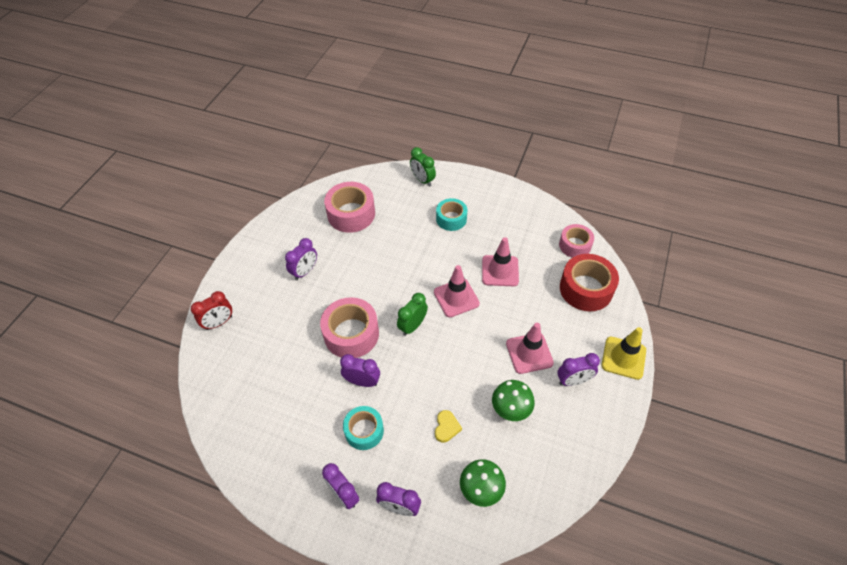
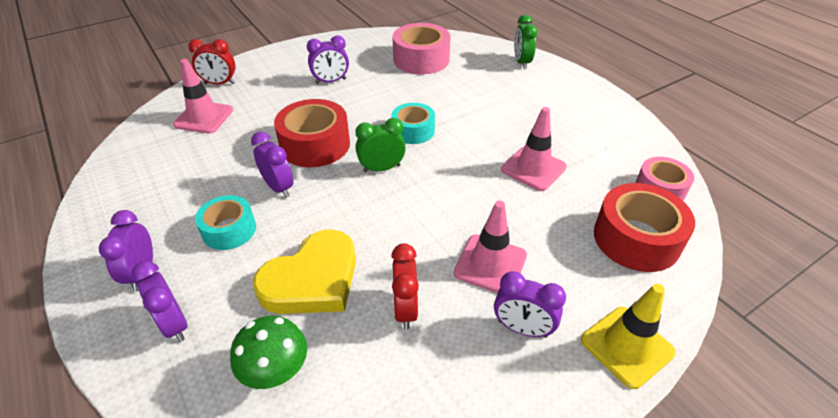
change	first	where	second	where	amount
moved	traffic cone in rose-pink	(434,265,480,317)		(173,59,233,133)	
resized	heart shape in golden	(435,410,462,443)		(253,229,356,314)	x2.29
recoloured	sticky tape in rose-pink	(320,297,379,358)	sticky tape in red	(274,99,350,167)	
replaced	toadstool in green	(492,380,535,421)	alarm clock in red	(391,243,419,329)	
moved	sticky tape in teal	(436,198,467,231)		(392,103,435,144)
• • •
### Description of the task
Could you please return the entries above exactly, minus the pictures?

### Result of the task
change	first	where	second	where	amount
moved	traffic cone in rose-pink	(434,265,480,317)		(173,59,233,133)	
resized	heart shape in golden	(435,410,462,443)		(253,229,356,314)	x2.29
recoloured	sticky tape in rose-pink	(320,297,379,358)	sticky tape in red	(274,99,350,167)	
replaced	toadstool in green	(492,380,535,421)	alarm clock in red	(391,243,419,329)	
moved	sticky tape in teal	(436,198,467,231)		(392,103,435,144)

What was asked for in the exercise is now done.